● **THE TASK**
Return each line of the data below verbatim; pictures are to be left out.

● **DATA RECORDS**

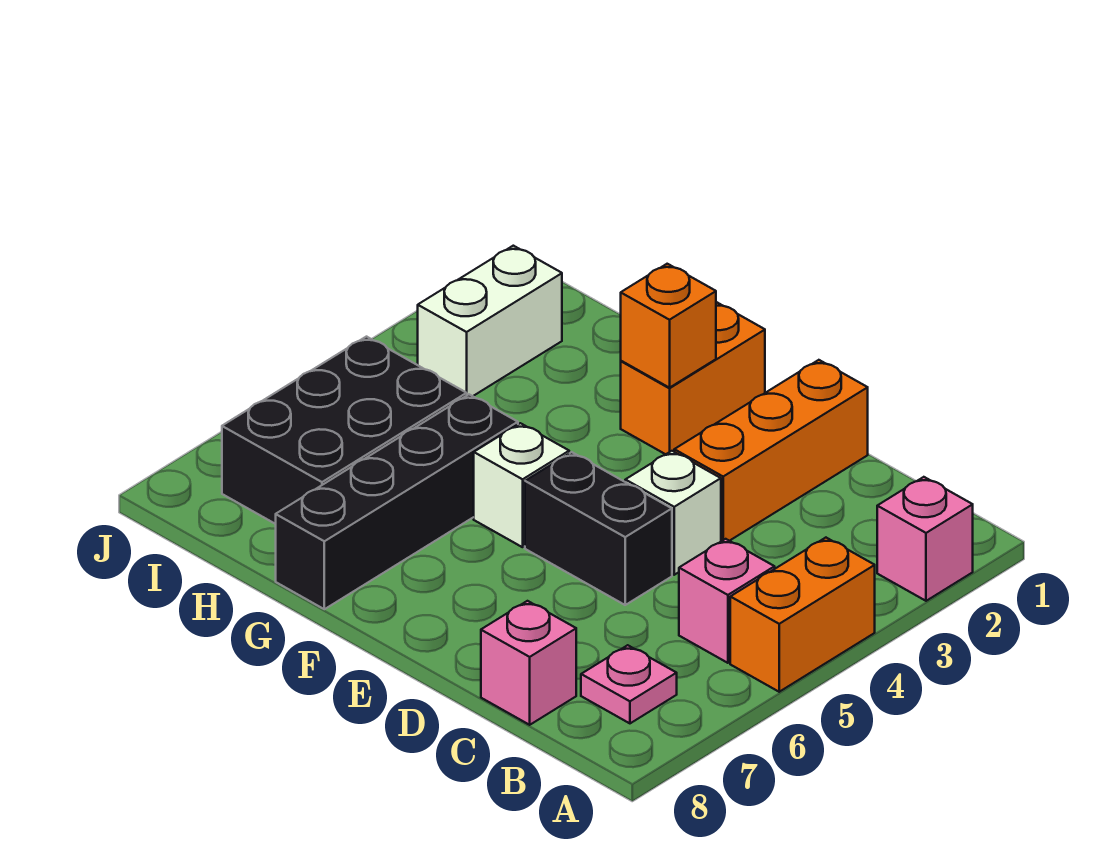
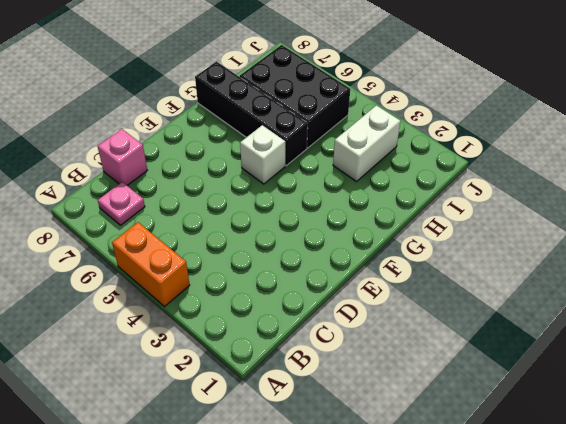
white brick H3:I3 level 1 -> white brick I2:I3 level 1
none -> pink brick A2 level 1
none -> pink brick B5 level 1
none -> orange brick D1:D3 level 1

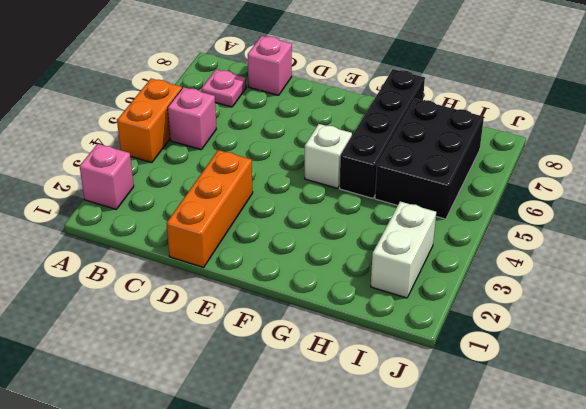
none -> white brick D4 level 1
none -> black brick D5:E5 level 1
none -> orange brick F1:F2 level 1

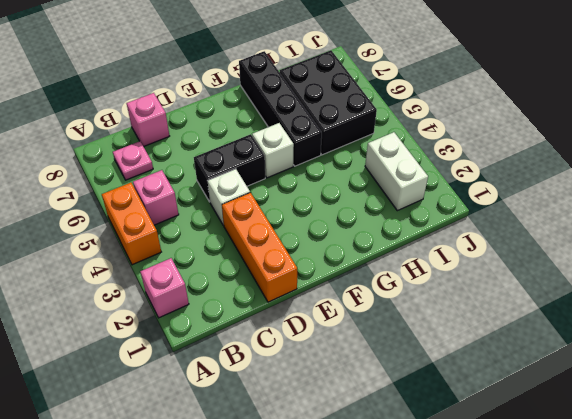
none -> orange brick F1:F2 level 1
none -> orange brick F2 level 2

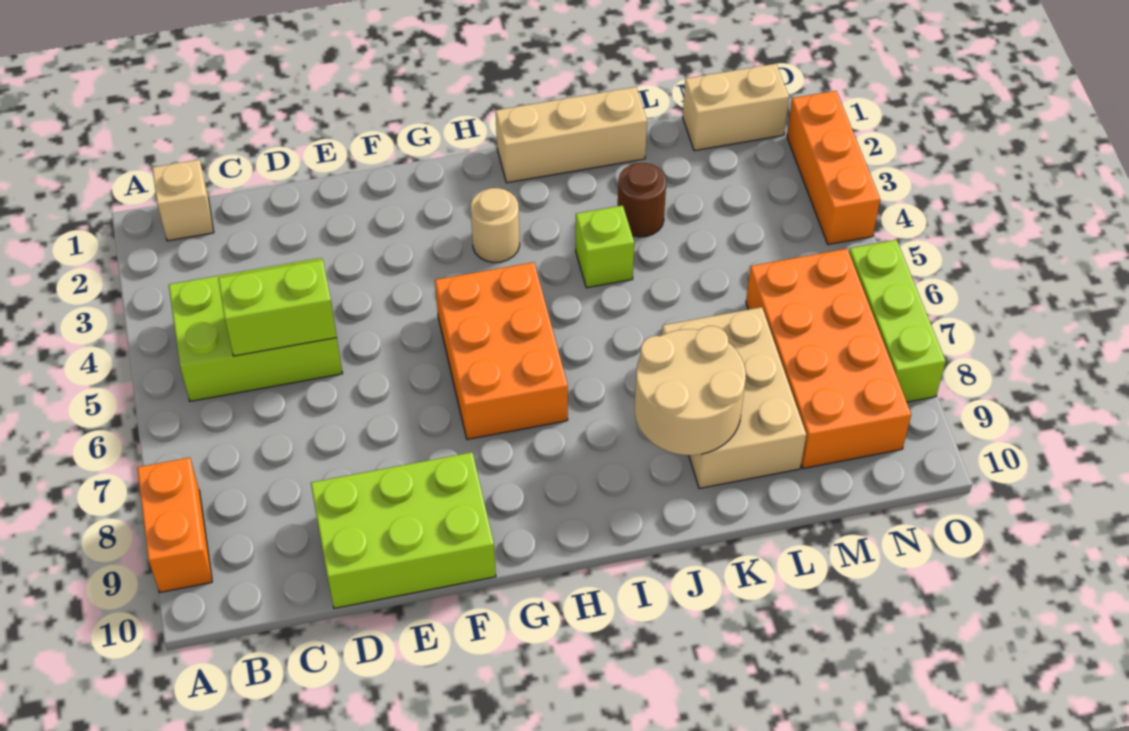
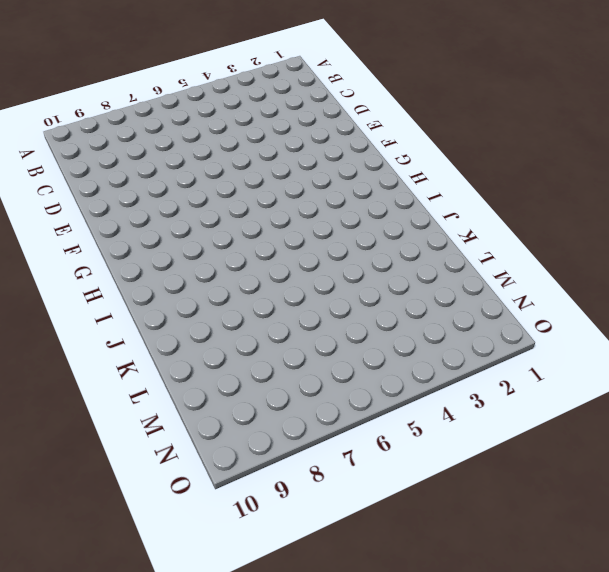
none -> orange brick A8:A9 level 1
none -> tan brick B1 level 1
none -> lime brick B4:D5 level 1

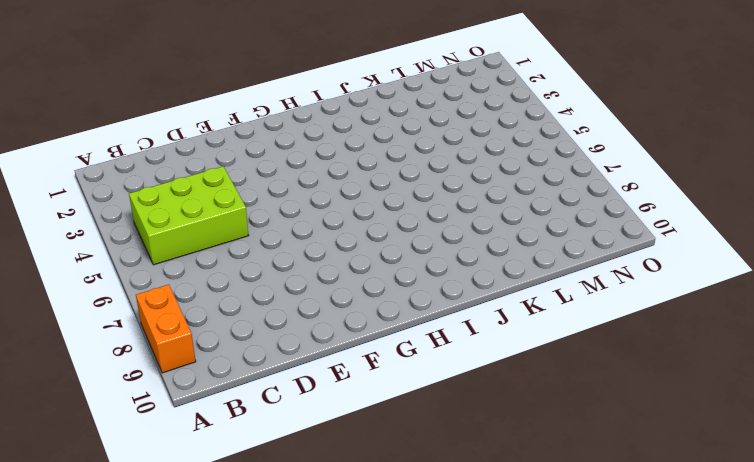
none -> tan brick B1 level 1
none -> lime brick D9:F10 level 1
none -> orange brick G5:H7 level 1

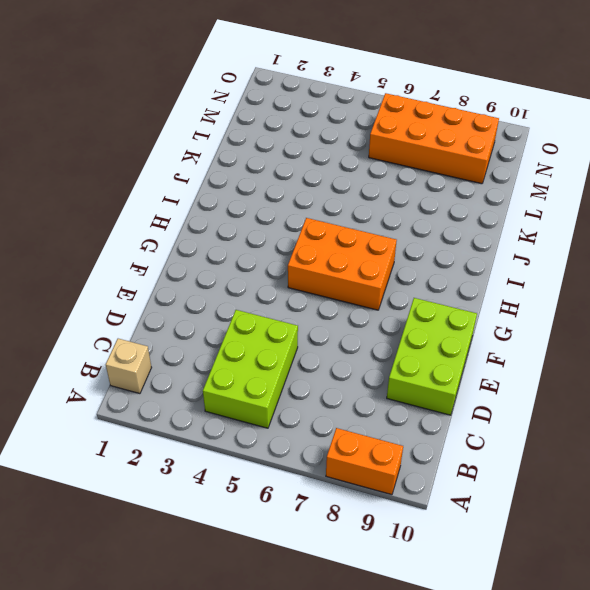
none -> tan round brick H3 level 1
none -> tan brick I1:K1 level 1
none -> lime brick J4 level 1

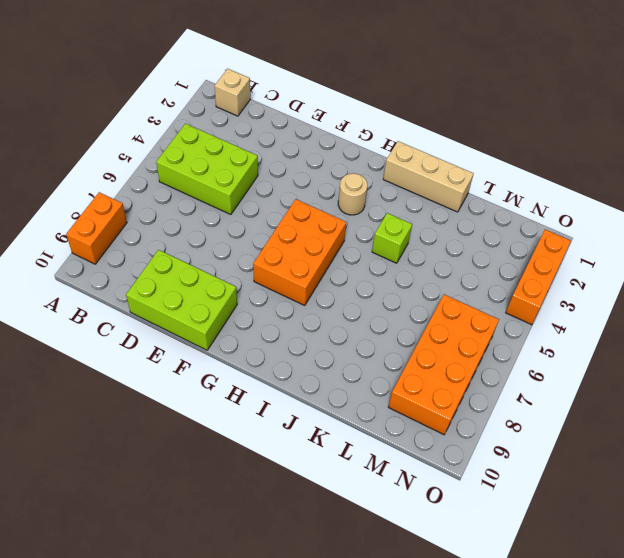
none -> brown round brick K3 level 1
none -> tan brick K7:L9 level 1
none -> tan brick M1:N1 level 1

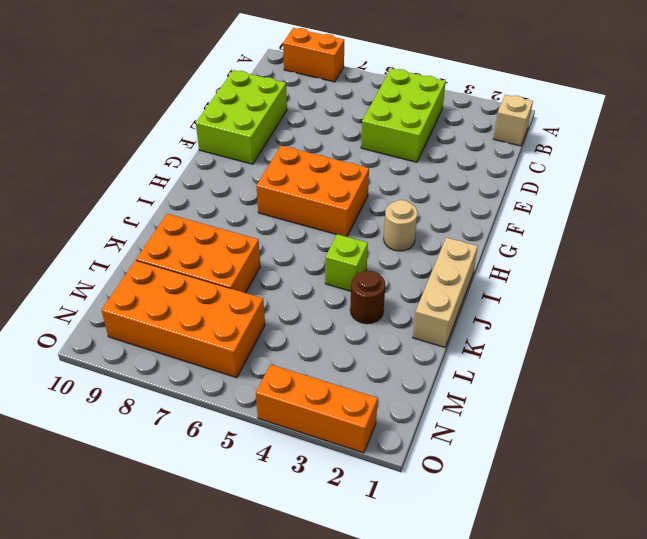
orange brick K7:L9 level 1 -> tan brick K7:L9 level 1
none -> tan brick M1:N1 level 1
none -> lime brick O6:O8 level 1
none -> lime brick C5:D5 level 2

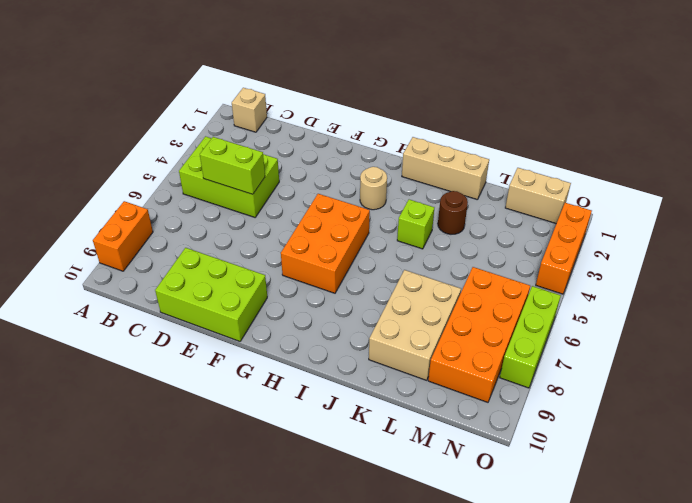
none -> tan round brick J8:K9 level 2

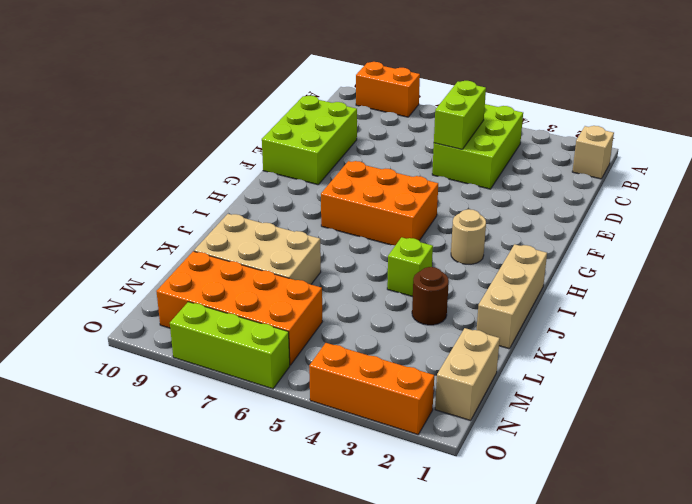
none -> tan round brick J8:K9 level 2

● **REPLY TO THE EXERCISE**
white brick H3:I3 level 1 -> white brick I2:I3 level 1
none -> pink brick A2 level 1
none -> pink brick B5 level 1
none -> orange brick D1:D3 level 1

none -> white brick D4 level 1
none -> black brick D5:E5 level 1
none -> orange brick F1:F2 level 1

none -> orange brick F1:F2 level 1
none -> orange brick F2 level 2

none -> orange brick A8:A9 level 1
none -> tan brick B1 level 1
none -> lime brick B4:D5 level 1

none -> tan brick B1 level 1
none -> lime brick D9:F10 level 1
none -> orange brick G5:H7 level 1

none -> tan round brick H3 level 1
none -> tan brick I1:K1 level 1
none -> lime brick J4 level 1

none -> brown round brick K3 level 1
none -> tan brick K7:L9 level 1
none -> tan brick M1:N1 level 1

orange brick K7:L9 level 1 -> tan brick K7:L9 level 1
none -> tan brick M1:N1 level 1
none -> lime brick O6:O8 level 1
none -> lime brick C5:D5 level 2

none -> tan round brick J8:K9 level 2

none -> tan round brick J8:K9 level 2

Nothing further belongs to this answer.